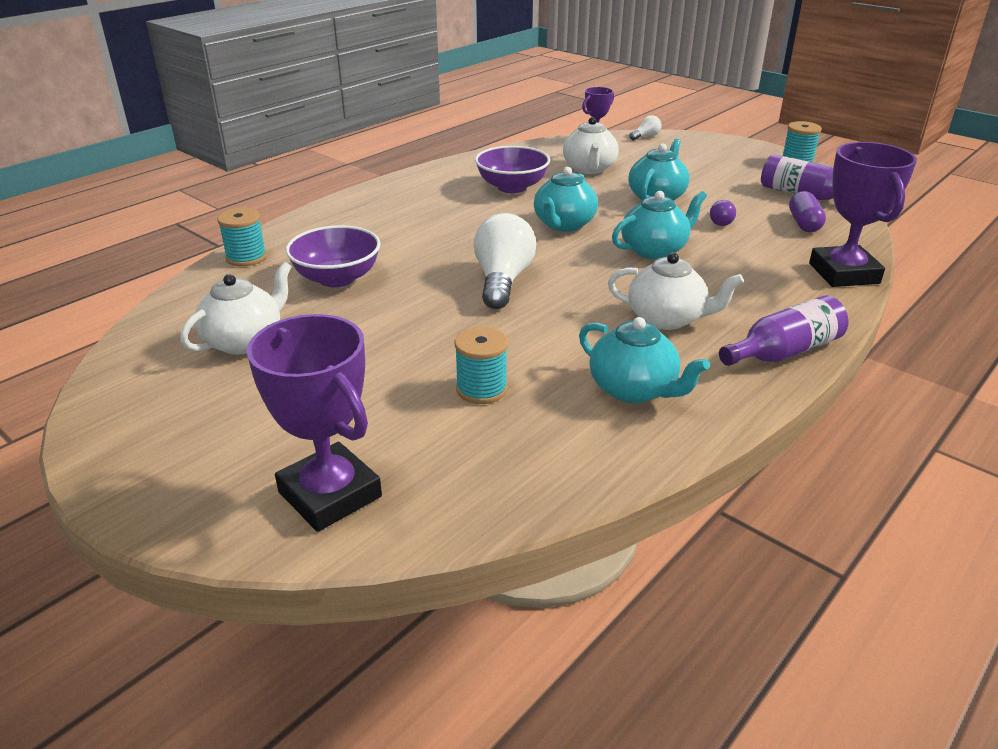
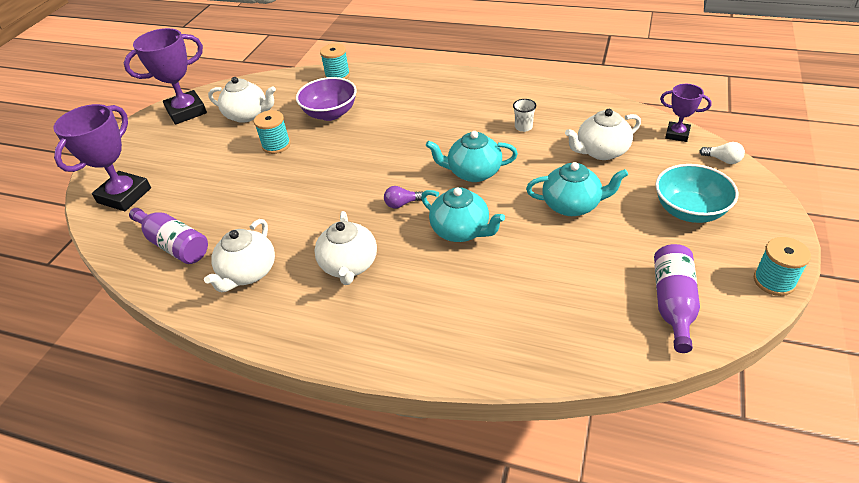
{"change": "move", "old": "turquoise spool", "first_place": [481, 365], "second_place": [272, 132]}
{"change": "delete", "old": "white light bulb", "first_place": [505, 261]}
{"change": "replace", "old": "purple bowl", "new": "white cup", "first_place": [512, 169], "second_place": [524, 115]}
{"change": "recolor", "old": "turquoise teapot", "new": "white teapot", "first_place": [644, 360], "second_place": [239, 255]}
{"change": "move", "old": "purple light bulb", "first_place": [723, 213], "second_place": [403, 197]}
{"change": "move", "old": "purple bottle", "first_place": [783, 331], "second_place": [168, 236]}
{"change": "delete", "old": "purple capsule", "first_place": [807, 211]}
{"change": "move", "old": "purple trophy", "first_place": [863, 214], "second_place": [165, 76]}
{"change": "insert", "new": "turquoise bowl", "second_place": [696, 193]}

...

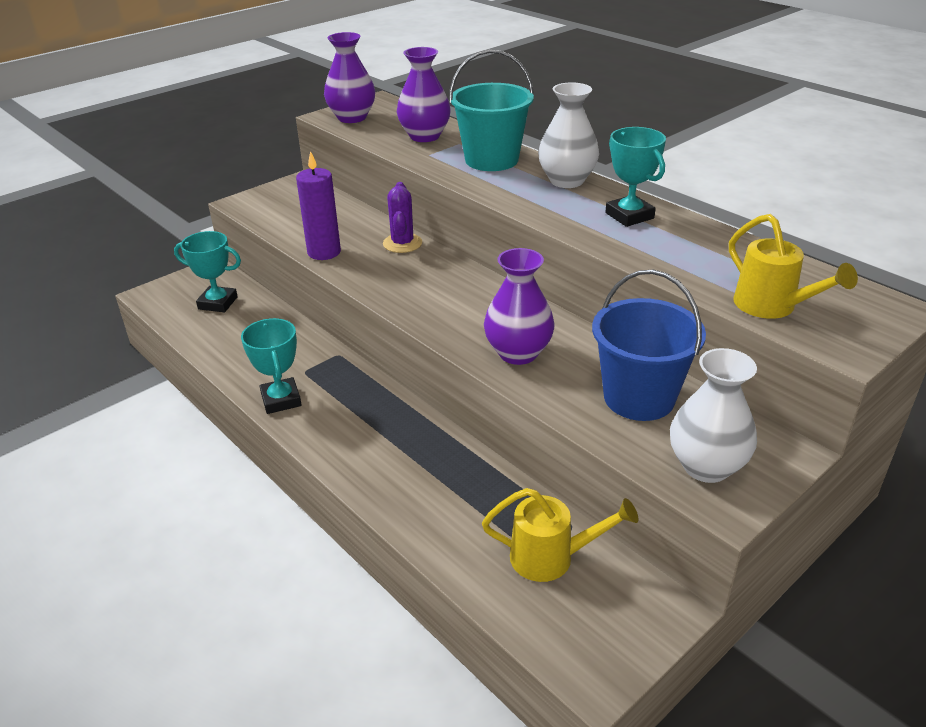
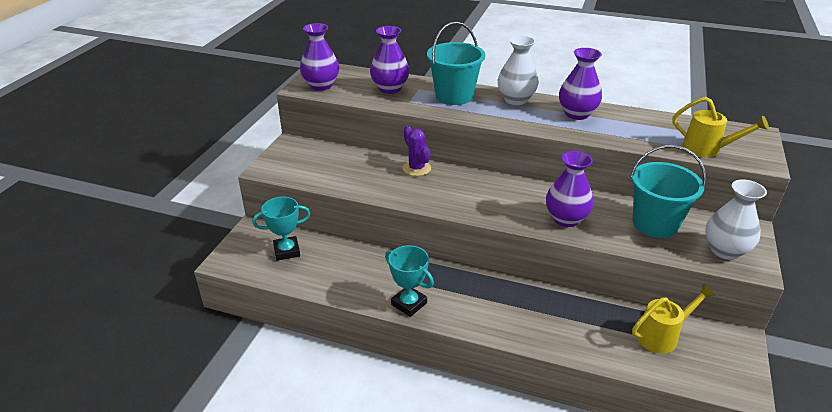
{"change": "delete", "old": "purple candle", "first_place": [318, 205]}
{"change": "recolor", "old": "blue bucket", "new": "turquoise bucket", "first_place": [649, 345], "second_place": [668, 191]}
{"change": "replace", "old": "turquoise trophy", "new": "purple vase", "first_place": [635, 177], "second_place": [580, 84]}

• [PROBLEM REQUIREMENTS]:
Search the records for the string "move", and copy every line that holds it.

• [YOUR SOLUTION]:
{"change": "move", "old": "turquoise spool", "first_place": [481, 365], "second_place": [272, 132]}
{"change": "move", "old": "purple light bulb", "first_place": [723, 213], "second_place": [403, 197]}
{"change": "move", "old": "purple bottle", "first_place": [783, 331], "second_place": [168, 236]}
{"change": "move", "old": "purple trophy", "first_place": [863, 214], "second_place": [165, 76]}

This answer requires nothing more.